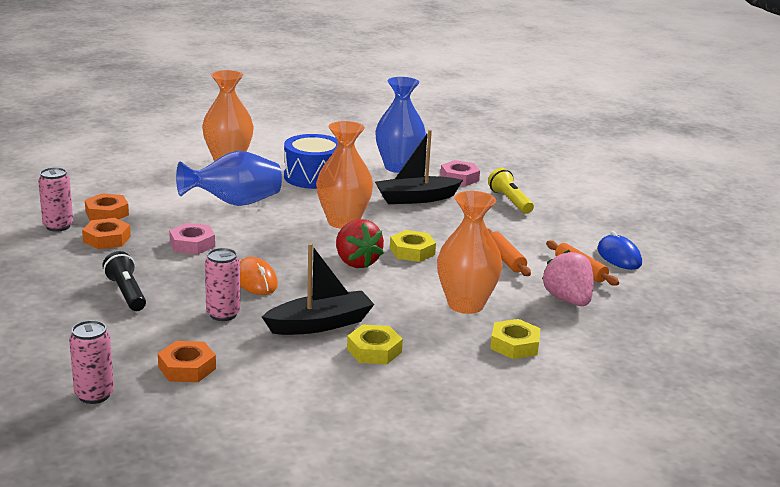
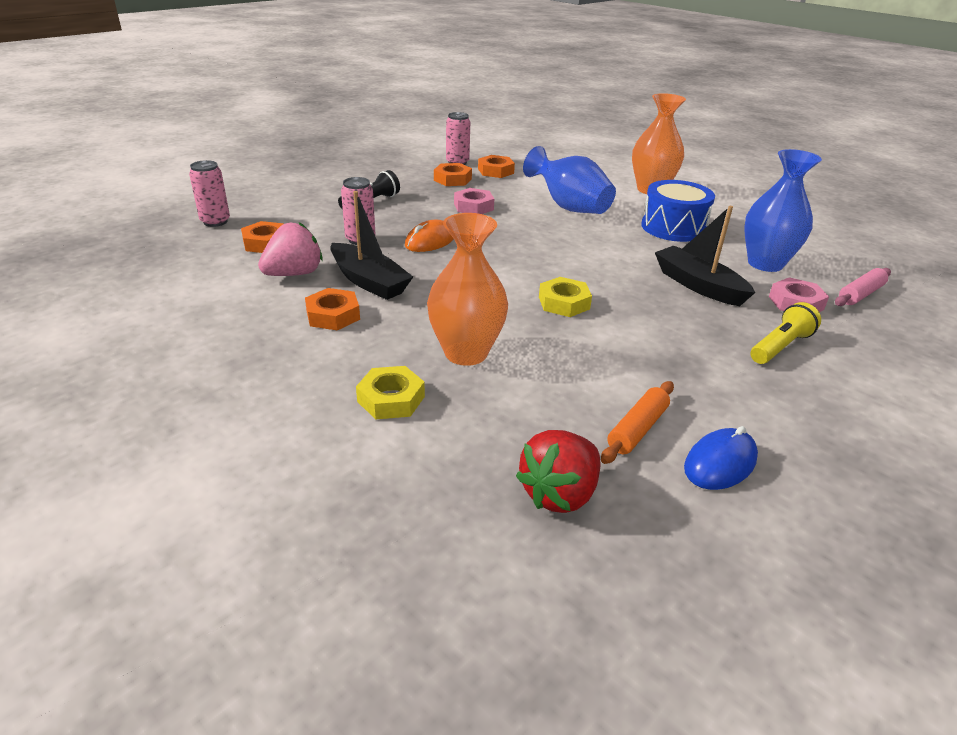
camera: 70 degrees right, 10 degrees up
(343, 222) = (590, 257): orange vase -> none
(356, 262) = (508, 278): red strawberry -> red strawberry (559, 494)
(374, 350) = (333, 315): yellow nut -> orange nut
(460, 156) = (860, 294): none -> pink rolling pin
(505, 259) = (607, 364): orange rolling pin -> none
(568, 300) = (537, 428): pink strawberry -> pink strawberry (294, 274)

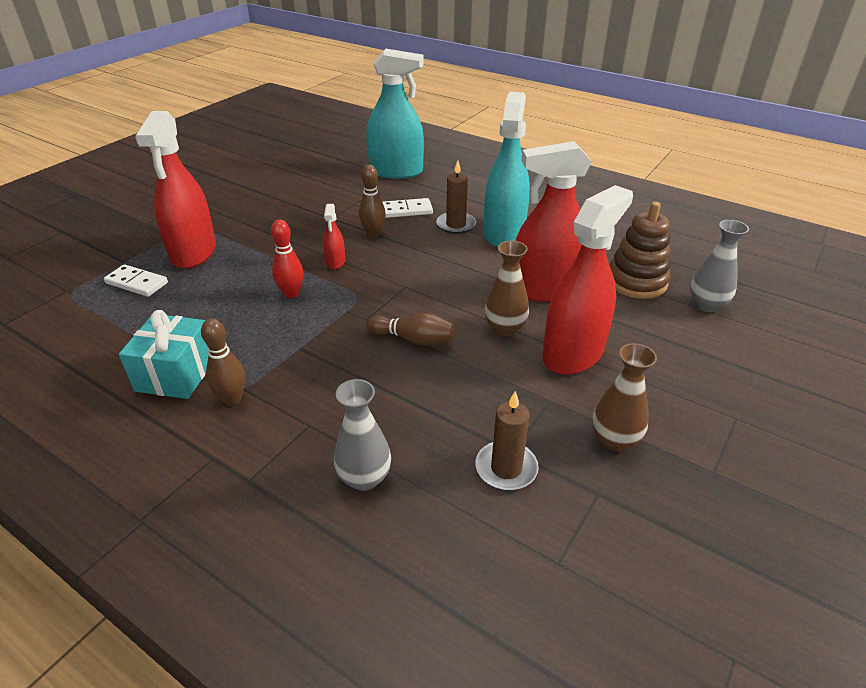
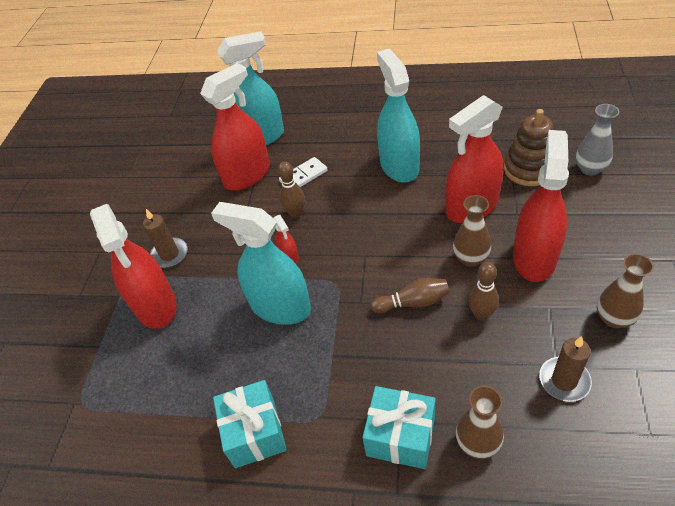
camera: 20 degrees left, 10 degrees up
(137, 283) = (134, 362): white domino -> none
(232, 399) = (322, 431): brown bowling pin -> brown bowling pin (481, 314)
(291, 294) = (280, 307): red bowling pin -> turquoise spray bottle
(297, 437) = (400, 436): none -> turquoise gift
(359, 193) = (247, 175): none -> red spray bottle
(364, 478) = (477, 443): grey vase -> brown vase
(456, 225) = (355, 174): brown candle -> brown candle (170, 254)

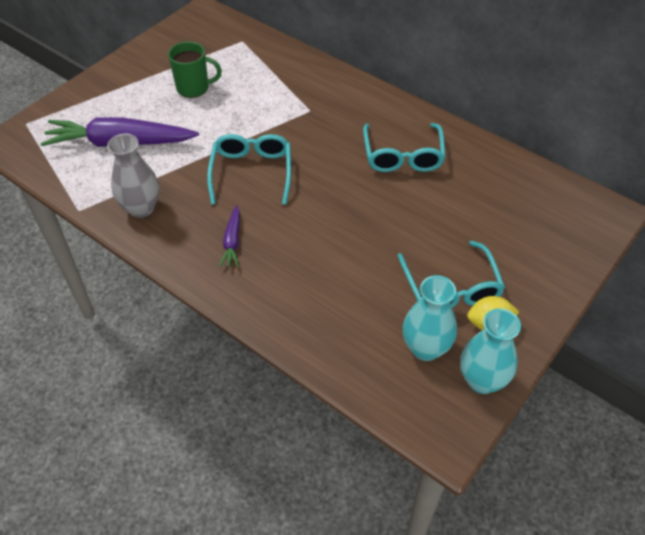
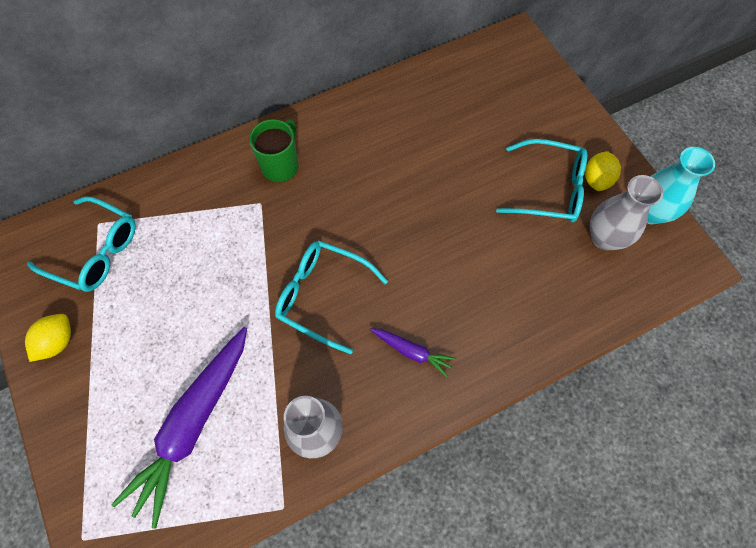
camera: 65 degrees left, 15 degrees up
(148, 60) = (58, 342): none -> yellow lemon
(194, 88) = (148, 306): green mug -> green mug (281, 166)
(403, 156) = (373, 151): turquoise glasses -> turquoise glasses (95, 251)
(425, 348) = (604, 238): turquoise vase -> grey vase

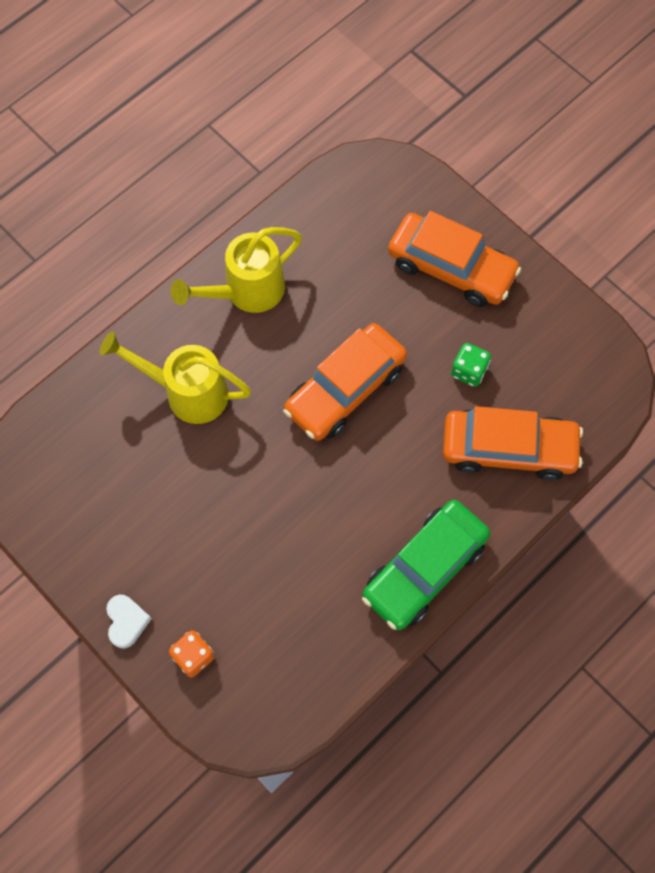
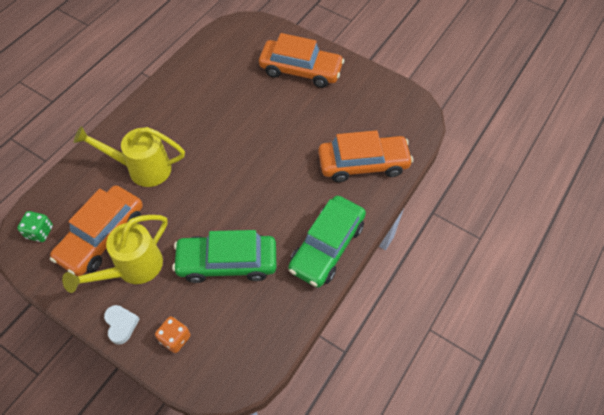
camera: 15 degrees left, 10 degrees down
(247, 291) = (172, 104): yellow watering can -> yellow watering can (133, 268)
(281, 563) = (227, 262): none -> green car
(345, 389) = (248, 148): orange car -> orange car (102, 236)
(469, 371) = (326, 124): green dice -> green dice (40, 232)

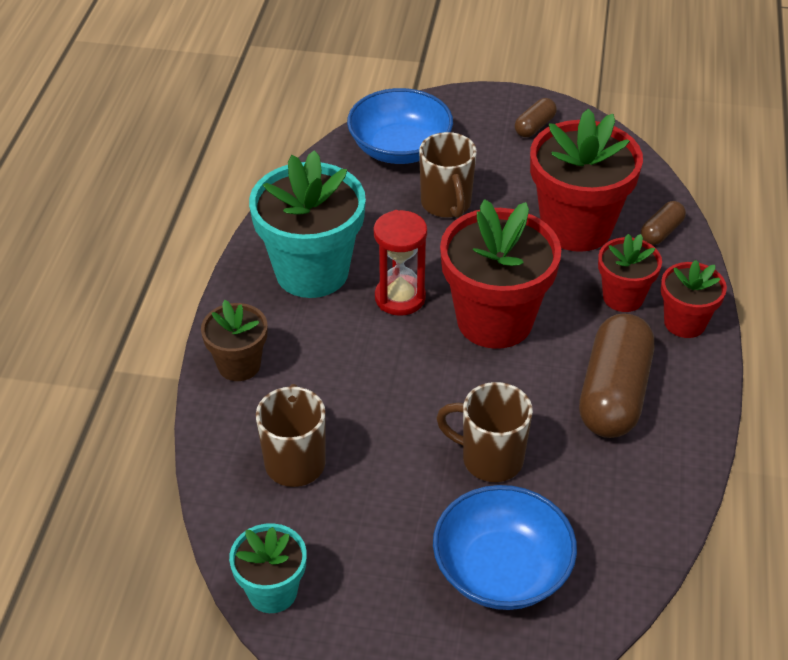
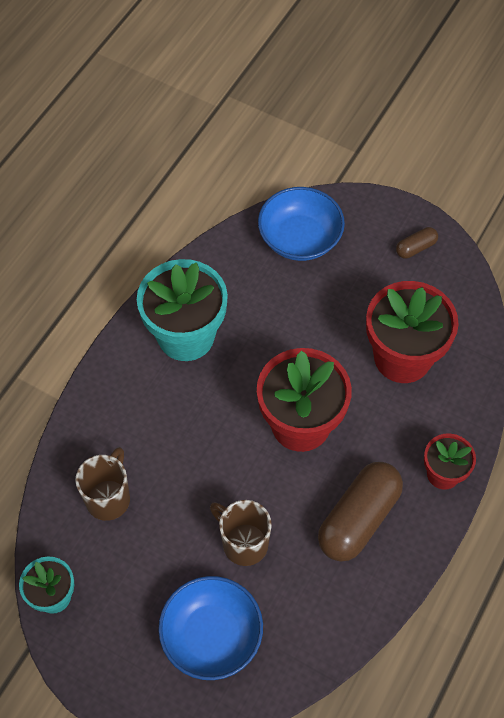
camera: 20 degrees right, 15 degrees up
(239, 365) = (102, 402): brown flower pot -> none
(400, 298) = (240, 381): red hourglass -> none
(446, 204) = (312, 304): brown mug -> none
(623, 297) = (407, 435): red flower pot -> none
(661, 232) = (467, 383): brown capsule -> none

○ ○ ○ ○ ○

_Exercise directions_
Retype the data shown above exactly, excluding any picture it contains.

_Exercise answer_
camera: 70 degrees right, 10 degrees up
(343, 222) = (590, 257): orange vase -> none
(356, 262) = (508, 278): red strawberry -> red strawberry (559, 494)
(374, 350) = (333, 315): yellow nut -> orange nut
(460, 156) = (860, 294): none -> pink rolling pin
(505, 259) = (607, 364): orange rolling pin -> none
(568, 300) = (537, 428): pink strawberry -> pink strawberry (294, 274)

camera: 20 degrees left, 10 degrees up
(137, 283) = (134, 362): white domino -> none
(232, 399) = (322, 431): brown bowling pin -> brown bowling pin (481, 314)
(291, 294) = (280, 307): red bowling pin -> turquoise spray bottle
(297, 437) = (400, 436): none -> turquoise gift
(359, 193) = (247, 175): none -> red spray bottle
(364, 478) = (477, 443): grey vase -> brown vase
(456, 225) = (355, 174): brown candle -> brown candle (170, 254)

camera: 65 degrees left, 15 degrees up
(148, 60) = (58, 342): none -> yellow lemon
(194, 88) = (148, 306): green mug -> green mug (281, 166)
(403, 156) = (373, 151): turquoise glasses -> turquoise glasses (95, 251)
(425, 348) = (604, 238): turquoise vase -> grey vase

camera: 15 degrees left, 10 degrees down
(247, 291) = (172, 104): yellow watering can -> yellow watering can (133, 268)
(281, 563) = (227, 262): none -> green car
(345, 389) = (248, 148): orange car -> orange car (102, 236)
(469, 371) = (326, 124): green dice -> green dice (40, 232)

camera: 20 degrees right, 15 degrees up
(239, 365) = (102, 402): brown flower pot -> none
(400, 298) = (240, 381): red hourglass -> none
(446, 204) = (312, 304): brown mug -> none
(623, 297) = (407, 435): red flower pot -> none
(661, 232) = (467, 383): brown capsule -> none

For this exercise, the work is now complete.